EXERCISE PROMPT
Please restate each line of the data that follows word for word, skipping any image.

•••••

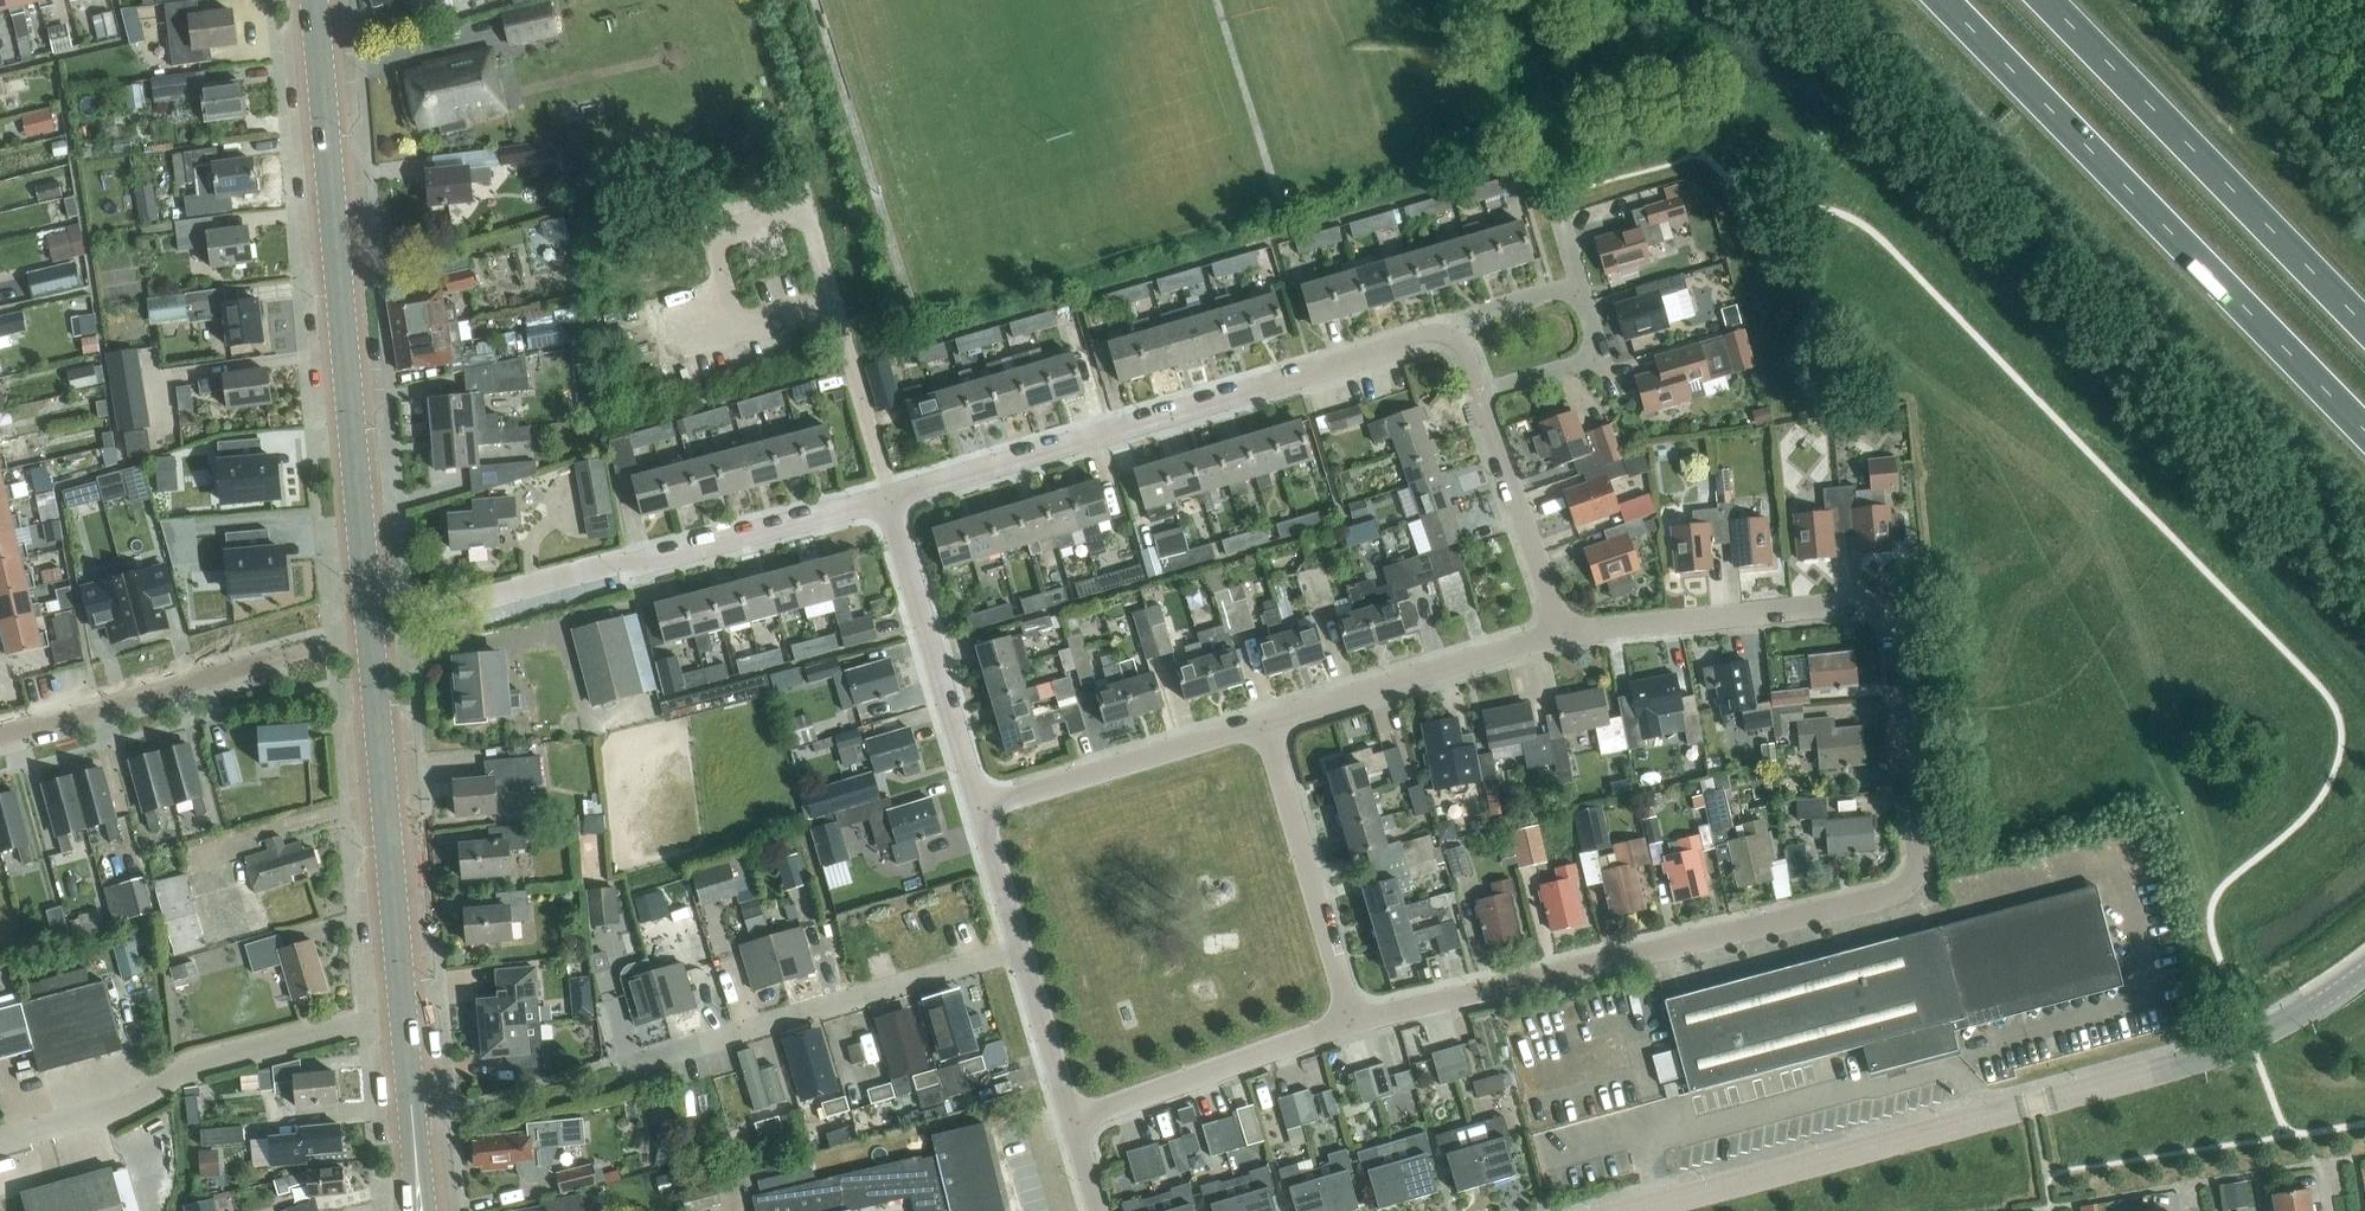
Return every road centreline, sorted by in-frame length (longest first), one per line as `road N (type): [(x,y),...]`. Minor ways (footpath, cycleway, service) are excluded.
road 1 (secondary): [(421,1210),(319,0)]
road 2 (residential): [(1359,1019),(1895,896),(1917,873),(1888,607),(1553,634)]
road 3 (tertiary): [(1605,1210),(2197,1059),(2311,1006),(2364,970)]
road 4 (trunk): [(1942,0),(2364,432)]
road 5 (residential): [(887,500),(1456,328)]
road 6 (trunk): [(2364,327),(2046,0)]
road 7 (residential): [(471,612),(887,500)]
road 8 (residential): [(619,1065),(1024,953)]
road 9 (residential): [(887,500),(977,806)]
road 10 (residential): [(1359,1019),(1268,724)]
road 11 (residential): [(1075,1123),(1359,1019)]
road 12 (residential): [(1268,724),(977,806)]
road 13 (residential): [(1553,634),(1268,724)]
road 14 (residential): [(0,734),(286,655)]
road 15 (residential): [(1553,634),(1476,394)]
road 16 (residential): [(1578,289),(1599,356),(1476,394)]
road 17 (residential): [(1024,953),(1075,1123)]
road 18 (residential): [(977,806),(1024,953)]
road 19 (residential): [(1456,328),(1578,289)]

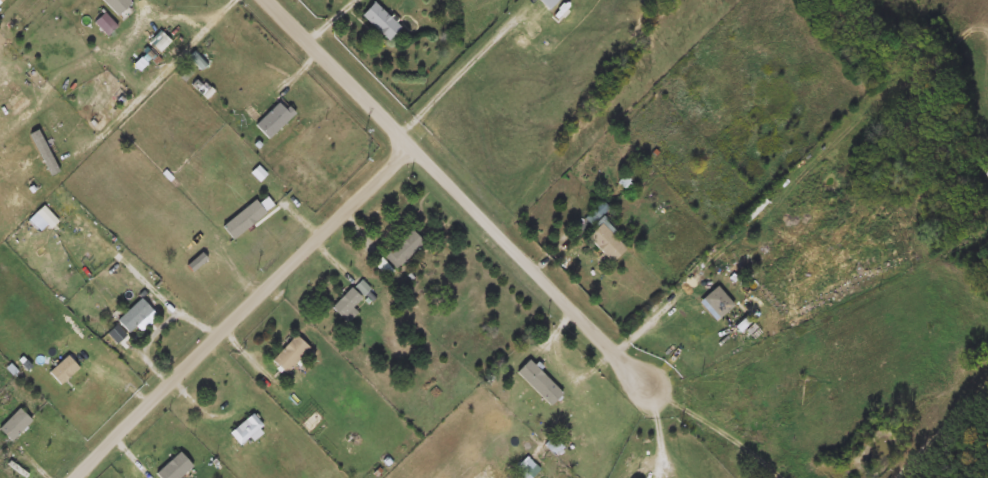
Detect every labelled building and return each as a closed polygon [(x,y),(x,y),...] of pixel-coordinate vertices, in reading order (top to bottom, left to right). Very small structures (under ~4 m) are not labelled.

•••••

RESULT OF THIS TASK
Return every road centreline, sorted by in-frame length (longest first), one per line as `road N (type): [(x,y),...]`. Minor ways (footpath, cycleway, service) are excluded.
road 1 (secondary): [(421,1210),(319,0)]
road 2 (residential): [(1359,1019),(1895,896),(1917,873),(1888,607),(1553,634)]
road 3 (tertiary): [(1605,1210),(2197,1059),(2311,1006),(2364,970)]
road 4 (trunk): [(1942,0),(2364,432)]
road 5 (residential): [(887,500),(1456,328)]
road 6 (trunk): [(2364,327),(2046,0)]
road 7 (residential): [(471,612),(887,500)]
road 8 (residential): [(619,1065),(1024,953)]
road 9 (residential): [(887,500),(977,806)]
road 10 (residential): [(1359,1019),(1268,724)]
road 11 (residential): [(1075,1123),(1359,1019)]
road 12 (residential): [(1268,724),(977,806)]
road 13 (residential): [(1553,634),(1268,724)]
road 14 (residential): [(0,734),(286,655)]
road 15 (residential): [(1553,634),(1476,394)]
road 16 (residential): [(1578,289),(1599,356),(1476,394)]
road 17 (residential): [(1024,953),(1075,1123)]
road 18 (residential): [(977,806),(1024,953)]
road 19 (residential): [(1456,328),(1578,289)]

Detect every labelled building and return each as a closed polygon [(x,y),(x,y),...] of pixel-coordinate vertices, in reading order (top to bottom, left to right). Very small structures (under ~4 m) are not labelled.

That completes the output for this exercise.